What the task requires:
Among the entries below, find the line with "none -> pink plate B2:D4 level 1", then quote it and each following line up to and including the line with "brown slope D2:F4", and nothing else.

Dataset records:
#####

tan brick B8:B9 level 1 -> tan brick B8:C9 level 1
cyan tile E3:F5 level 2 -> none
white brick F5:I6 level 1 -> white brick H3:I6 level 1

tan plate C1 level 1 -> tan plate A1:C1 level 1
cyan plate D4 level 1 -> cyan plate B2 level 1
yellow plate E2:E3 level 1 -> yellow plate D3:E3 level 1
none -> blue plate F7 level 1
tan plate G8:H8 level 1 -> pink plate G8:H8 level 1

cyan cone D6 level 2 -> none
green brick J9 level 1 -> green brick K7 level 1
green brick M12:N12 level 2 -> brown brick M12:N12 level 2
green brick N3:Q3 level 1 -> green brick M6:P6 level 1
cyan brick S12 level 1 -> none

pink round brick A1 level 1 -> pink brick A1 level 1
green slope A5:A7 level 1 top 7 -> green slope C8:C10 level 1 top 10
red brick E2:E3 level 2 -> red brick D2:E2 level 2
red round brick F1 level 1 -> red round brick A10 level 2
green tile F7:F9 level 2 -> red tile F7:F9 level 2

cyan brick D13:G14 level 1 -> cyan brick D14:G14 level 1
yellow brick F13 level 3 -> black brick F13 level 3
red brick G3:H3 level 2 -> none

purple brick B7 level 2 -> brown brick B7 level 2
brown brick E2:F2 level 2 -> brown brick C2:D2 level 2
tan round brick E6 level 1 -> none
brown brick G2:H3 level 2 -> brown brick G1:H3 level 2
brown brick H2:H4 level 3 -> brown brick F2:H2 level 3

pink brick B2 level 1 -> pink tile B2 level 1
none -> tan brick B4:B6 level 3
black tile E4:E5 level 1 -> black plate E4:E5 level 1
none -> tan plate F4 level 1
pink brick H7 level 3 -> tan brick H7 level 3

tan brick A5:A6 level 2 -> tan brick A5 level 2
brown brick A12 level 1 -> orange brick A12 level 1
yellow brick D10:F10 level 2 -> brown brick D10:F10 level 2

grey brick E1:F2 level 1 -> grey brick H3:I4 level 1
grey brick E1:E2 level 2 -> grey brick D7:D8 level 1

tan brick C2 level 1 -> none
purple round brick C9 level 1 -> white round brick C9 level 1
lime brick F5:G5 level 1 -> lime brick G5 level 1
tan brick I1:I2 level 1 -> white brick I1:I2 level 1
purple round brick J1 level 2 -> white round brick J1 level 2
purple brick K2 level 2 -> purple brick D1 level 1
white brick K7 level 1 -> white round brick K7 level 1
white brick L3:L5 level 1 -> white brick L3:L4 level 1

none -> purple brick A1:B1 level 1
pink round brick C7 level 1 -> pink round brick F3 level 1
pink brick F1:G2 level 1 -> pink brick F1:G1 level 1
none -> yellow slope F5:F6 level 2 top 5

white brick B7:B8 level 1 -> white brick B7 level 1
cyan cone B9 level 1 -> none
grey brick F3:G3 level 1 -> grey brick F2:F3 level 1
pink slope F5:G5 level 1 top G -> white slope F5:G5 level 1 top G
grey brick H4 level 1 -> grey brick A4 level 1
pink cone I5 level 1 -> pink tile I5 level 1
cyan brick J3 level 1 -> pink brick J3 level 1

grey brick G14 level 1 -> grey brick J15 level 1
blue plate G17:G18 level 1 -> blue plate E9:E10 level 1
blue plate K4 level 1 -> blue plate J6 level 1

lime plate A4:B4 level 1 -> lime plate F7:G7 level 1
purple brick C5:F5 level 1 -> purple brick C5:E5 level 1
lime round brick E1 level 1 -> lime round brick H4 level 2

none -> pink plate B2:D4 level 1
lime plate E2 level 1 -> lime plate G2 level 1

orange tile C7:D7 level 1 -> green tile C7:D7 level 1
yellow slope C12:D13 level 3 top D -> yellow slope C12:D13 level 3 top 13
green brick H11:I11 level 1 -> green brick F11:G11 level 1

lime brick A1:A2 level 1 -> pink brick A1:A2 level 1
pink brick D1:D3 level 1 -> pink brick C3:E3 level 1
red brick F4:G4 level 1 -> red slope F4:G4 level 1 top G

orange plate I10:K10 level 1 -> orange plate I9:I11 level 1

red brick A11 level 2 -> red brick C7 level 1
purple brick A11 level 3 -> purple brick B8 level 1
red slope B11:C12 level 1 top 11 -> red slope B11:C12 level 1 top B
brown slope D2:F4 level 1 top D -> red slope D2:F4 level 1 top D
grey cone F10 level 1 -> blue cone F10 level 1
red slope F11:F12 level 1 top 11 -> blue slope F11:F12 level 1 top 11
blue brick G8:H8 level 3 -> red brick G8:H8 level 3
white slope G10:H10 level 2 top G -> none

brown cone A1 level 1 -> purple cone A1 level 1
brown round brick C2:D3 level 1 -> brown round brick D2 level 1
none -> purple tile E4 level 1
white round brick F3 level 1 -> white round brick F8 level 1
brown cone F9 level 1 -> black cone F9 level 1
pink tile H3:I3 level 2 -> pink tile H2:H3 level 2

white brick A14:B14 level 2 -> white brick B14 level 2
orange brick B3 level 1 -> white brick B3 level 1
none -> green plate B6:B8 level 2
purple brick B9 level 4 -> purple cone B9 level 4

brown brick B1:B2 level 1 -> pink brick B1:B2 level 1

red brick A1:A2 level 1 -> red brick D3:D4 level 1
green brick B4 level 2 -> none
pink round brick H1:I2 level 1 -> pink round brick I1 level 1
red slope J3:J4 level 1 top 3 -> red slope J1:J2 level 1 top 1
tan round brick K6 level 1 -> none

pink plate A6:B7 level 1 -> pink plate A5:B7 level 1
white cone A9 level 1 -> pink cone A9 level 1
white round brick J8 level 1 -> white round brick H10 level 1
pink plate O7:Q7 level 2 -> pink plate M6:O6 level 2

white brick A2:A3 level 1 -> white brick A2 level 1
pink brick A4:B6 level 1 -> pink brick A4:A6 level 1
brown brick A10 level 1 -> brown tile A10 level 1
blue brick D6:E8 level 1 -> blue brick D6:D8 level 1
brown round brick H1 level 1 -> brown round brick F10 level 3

#####

Answer below:
none -> pink plate B2:D4 level 1
lime plate E2 level 1 -> lime plate G2 level 1

orange tile C7:D7 level 1 -> green tile C7:D7 level 1
yellow slope C12:D13 level 3 top D -> yellow slope C12:D13 level 3 top 13
green brick H11:I11 level 1 -> green brick F11:G11 level 1

lime brick A1:A2 level 1 -> pink brick A1:A2 level 1
pink brick D1:D3 level 1 -> pink brick C3:E3 level 1
red brick F4:G4 level 1 -> red slope F4:G4 level 1 top G

orange plate I10:K10 level 1 -> orange plate I9:I11 level 1

red brick A11 level 2 -> red brick C7 level 1
purple brick A11 level 3 -> purple brick B8 level 1
red slope B11:C12 level 1 top 11 -> red slope B11:C12 level 1 top B
brown slope D2:F4 level 1 top D -> red slope D2:F4 level 1 top D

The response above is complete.